Reproduce exactly, and solely, the lines running from the top of the data below through the line with "145, 81, 114)", both inclusive. Omit pictures.
==============================
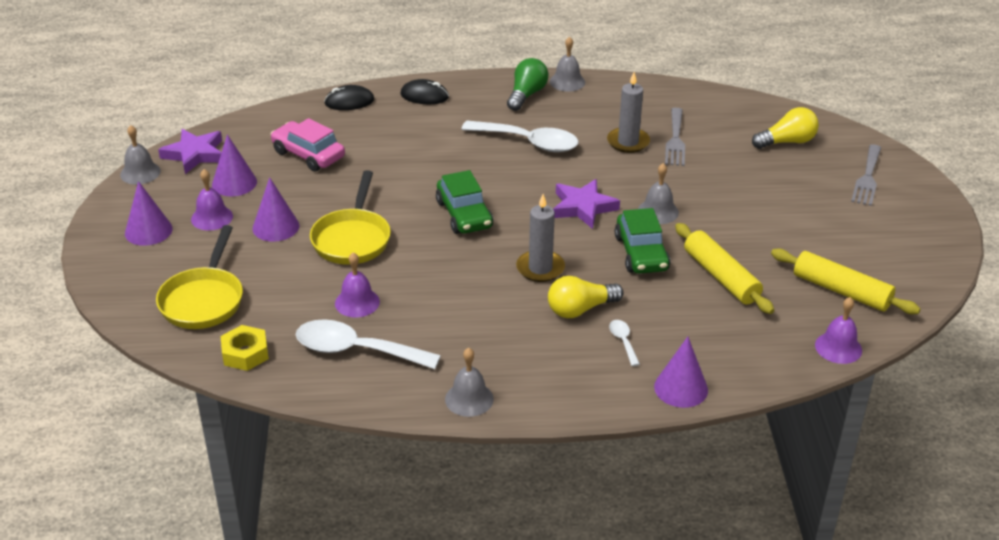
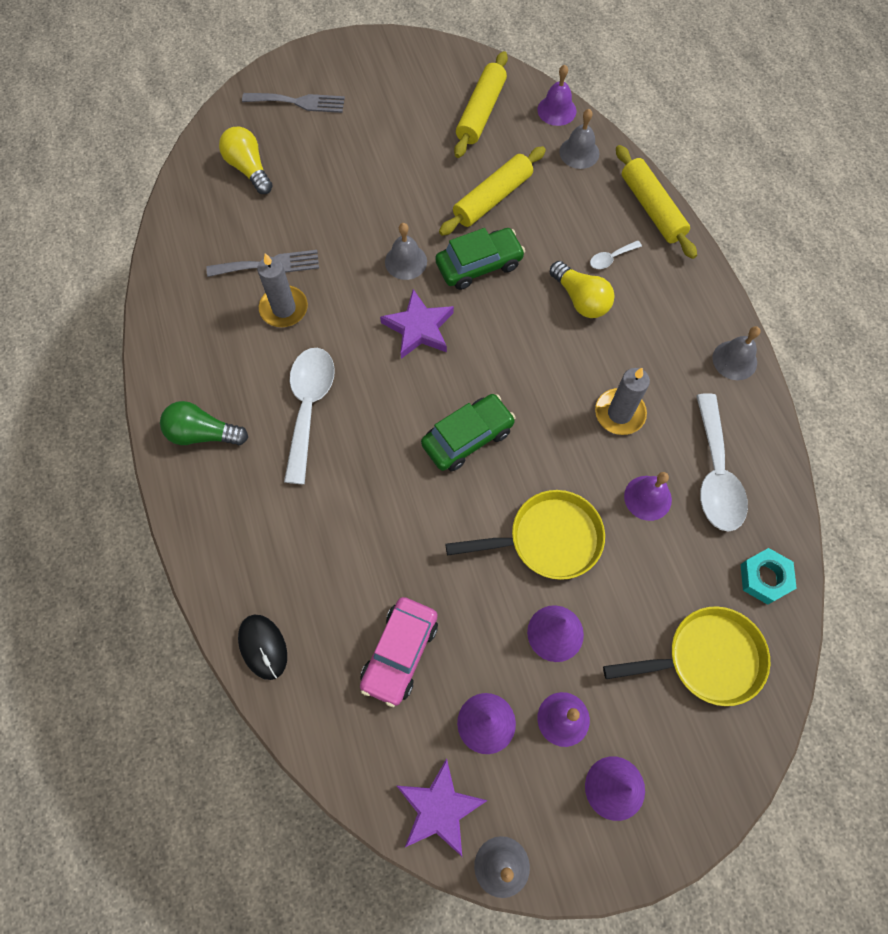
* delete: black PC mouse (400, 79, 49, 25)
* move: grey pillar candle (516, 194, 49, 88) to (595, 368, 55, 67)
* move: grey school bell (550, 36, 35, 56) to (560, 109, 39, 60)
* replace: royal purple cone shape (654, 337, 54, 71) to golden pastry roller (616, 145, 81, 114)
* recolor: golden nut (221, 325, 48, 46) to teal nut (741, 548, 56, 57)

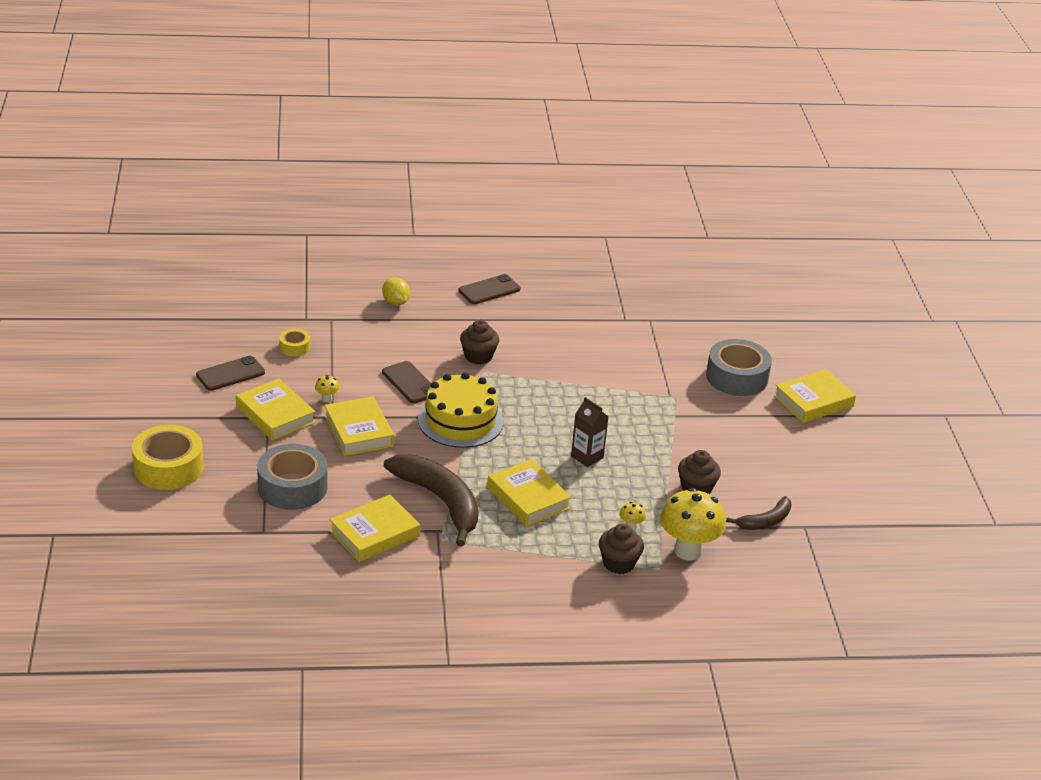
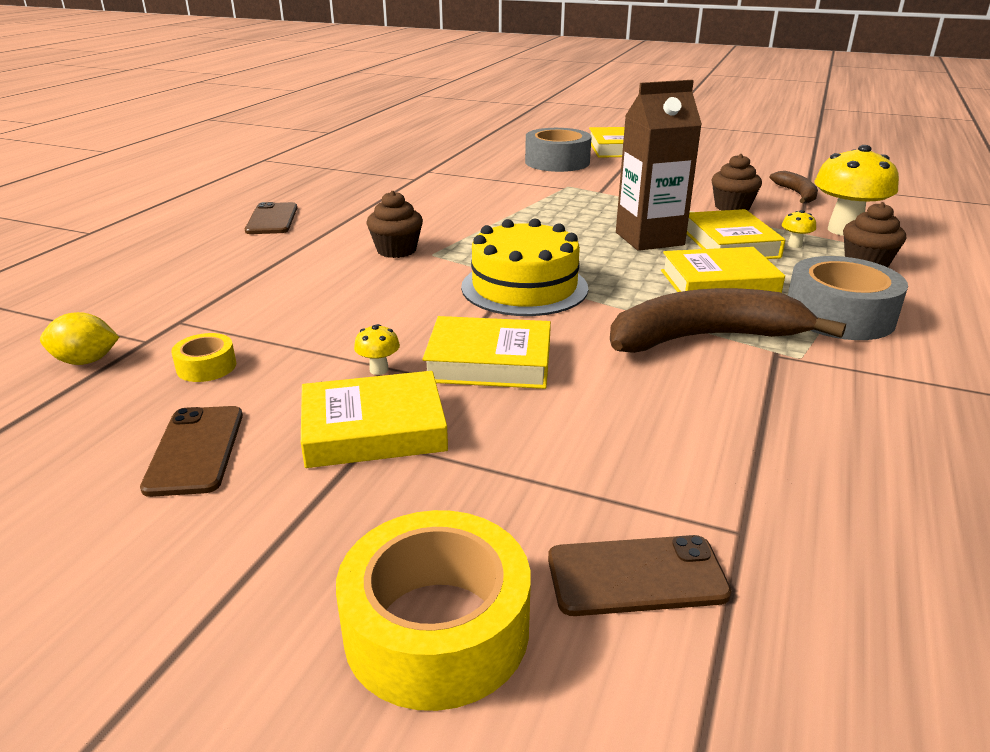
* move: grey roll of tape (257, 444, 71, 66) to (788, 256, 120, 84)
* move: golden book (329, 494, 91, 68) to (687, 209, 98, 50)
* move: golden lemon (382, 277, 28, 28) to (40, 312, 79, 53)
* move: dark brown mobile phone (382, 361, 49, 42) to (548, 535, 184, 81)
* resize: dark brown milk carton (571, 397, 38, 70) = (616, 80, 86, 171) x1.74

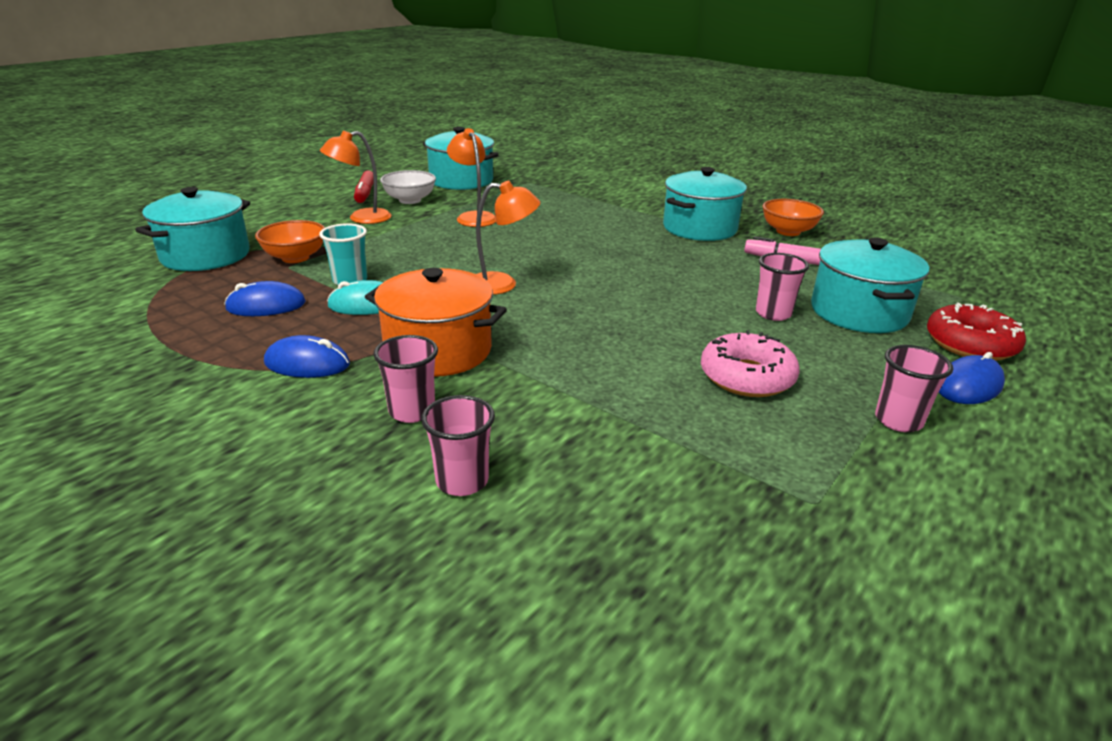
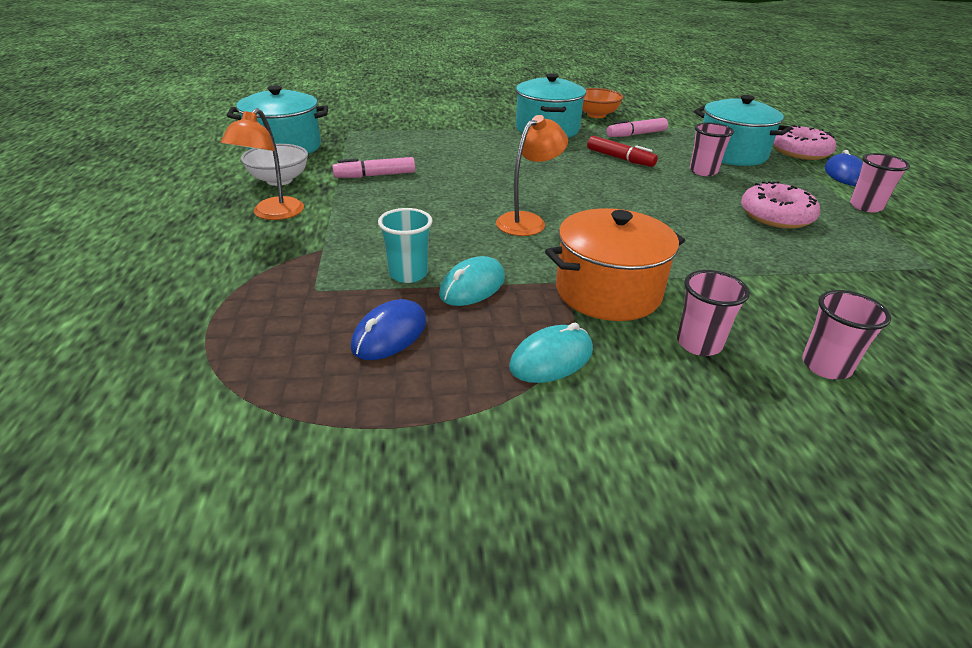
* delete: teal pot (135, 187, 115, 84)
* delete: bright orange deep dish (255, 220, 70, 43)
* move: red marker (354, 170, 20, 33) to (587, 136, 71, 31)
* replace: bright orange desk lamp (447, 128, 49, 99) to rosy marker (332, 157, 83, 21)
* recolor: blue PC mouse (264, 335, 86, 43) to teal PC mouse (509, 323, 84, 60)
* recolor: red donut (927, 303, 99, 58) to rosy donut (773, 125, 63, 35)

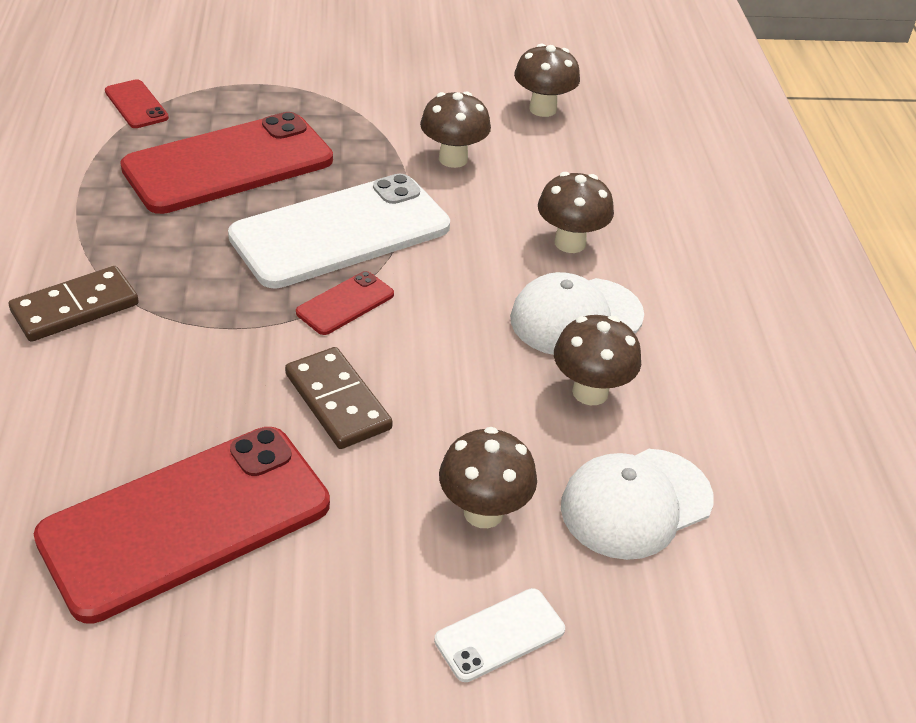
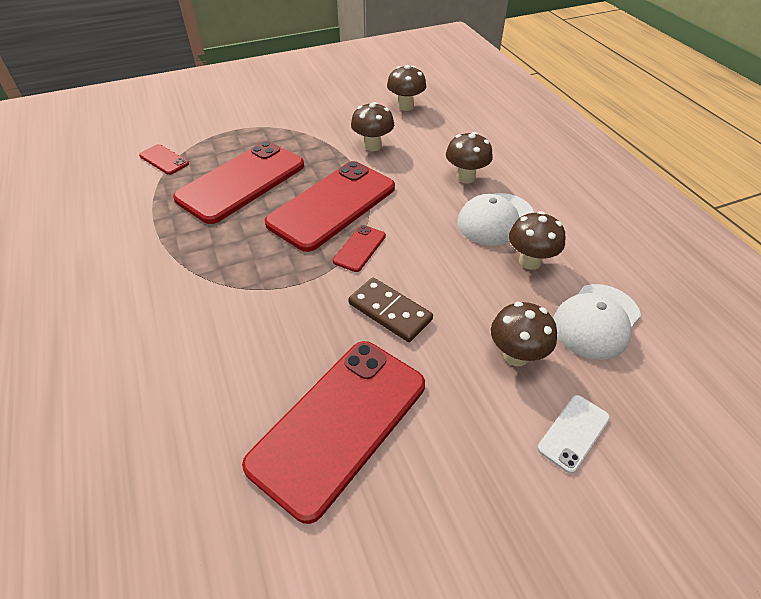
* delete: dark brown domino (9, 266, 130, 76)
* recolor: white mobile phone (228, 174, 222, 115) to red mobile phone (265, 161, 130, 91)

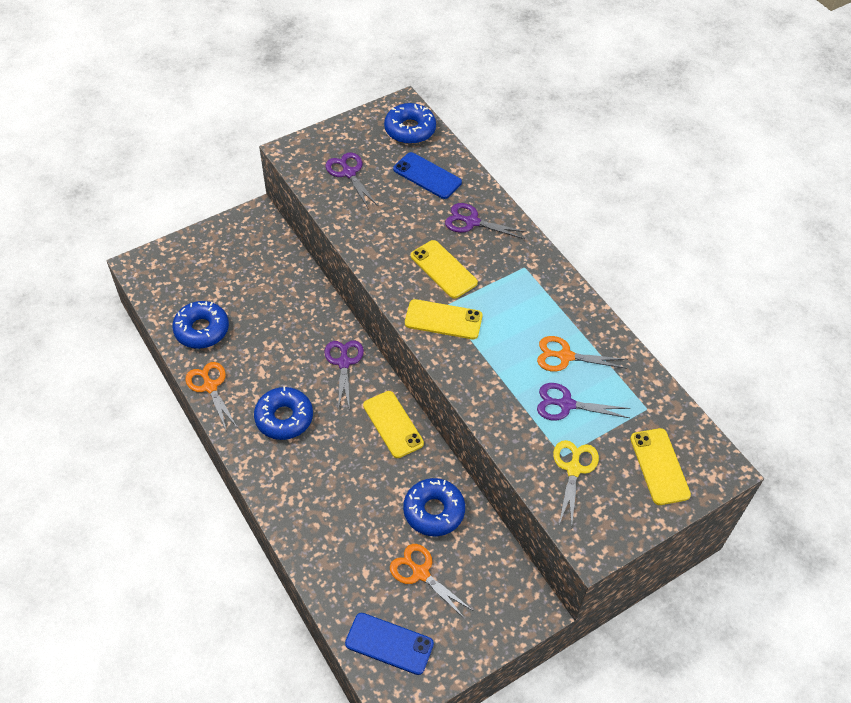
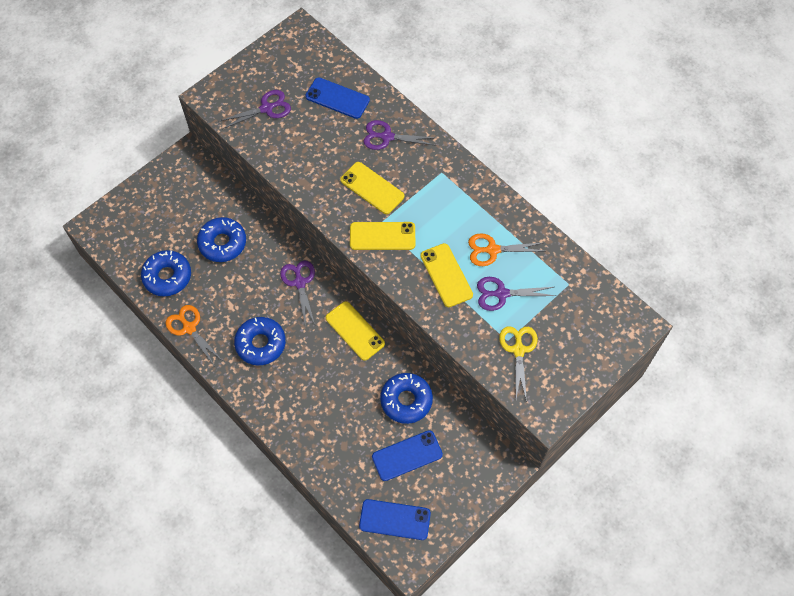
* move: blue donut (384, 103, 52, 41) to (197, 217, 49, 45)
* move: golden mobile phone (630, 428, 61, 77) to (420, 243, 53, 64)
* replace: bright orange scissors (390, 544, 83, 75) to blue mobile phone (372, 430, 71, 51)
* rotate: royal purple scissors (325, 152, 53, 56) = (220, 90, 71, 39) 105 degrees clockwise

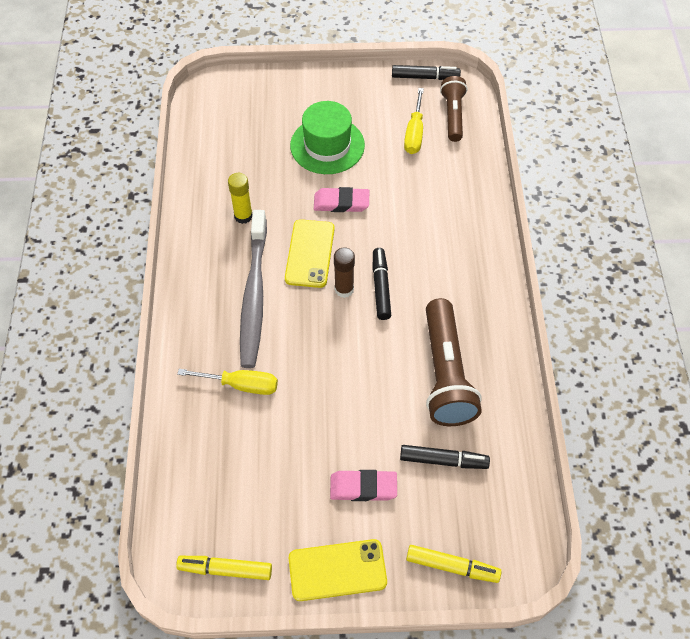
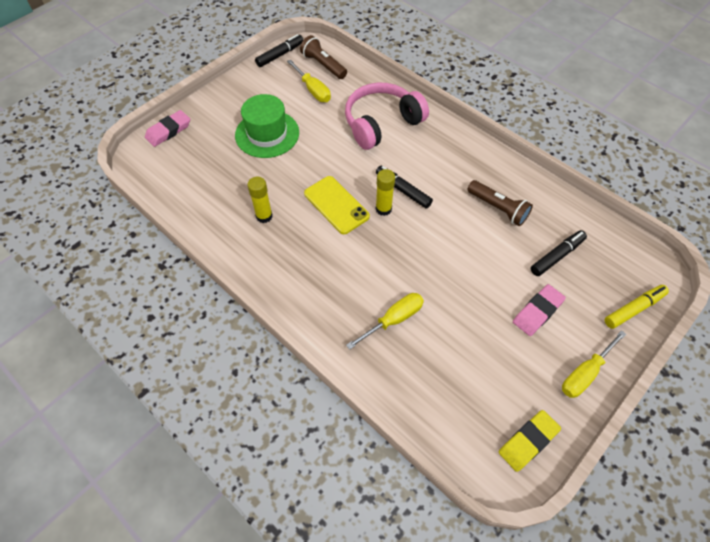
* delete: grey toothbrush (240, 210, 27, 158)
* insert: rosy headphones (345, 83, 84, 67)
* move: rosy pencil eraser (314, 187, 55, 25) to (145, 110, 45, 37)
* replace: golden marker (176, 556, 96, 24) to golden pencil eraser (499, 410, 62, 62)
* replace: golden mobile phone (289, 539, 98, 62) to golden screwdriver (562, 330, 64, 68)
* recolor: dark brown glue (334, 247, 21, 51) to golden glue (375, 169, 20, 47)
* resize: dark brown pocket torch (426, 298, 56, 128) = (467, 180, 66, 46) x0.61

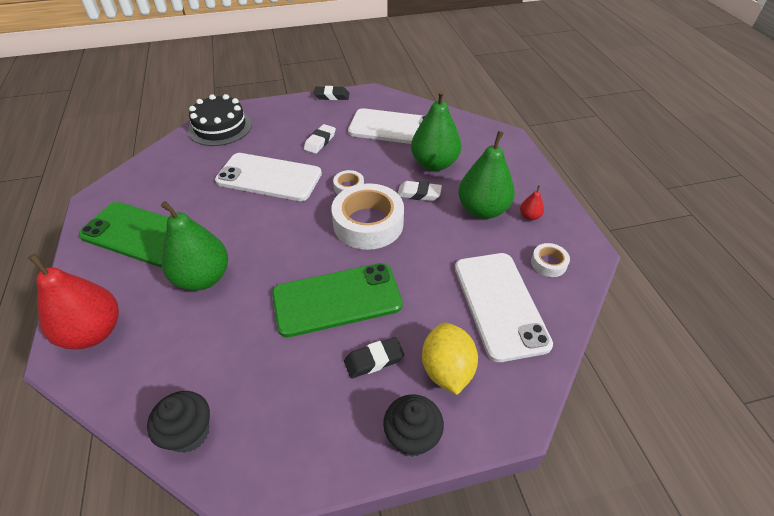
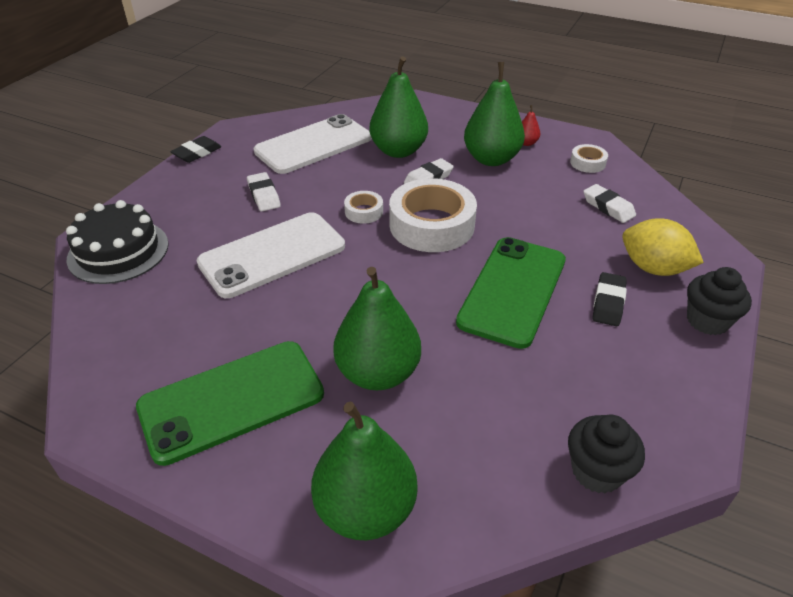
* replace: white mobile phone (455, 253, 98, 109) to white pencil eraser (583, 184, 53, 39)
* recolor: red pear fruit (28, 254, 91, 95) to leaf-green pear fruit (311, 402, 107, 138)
==============================
TASK OUTPUT:
* delete: black PC mouse (400, 79, 49, 25)
* move: grey pillar candle (516, 194, 49, 88) to (595, 368, 55, 67)
* move: grey school bell (550, 36, 35, 56) to (560, 109, 39, 60)
* replace: royal purple cone shape (654, 337, 54, 71) to golden pastry roller (616, 145, 81, 114)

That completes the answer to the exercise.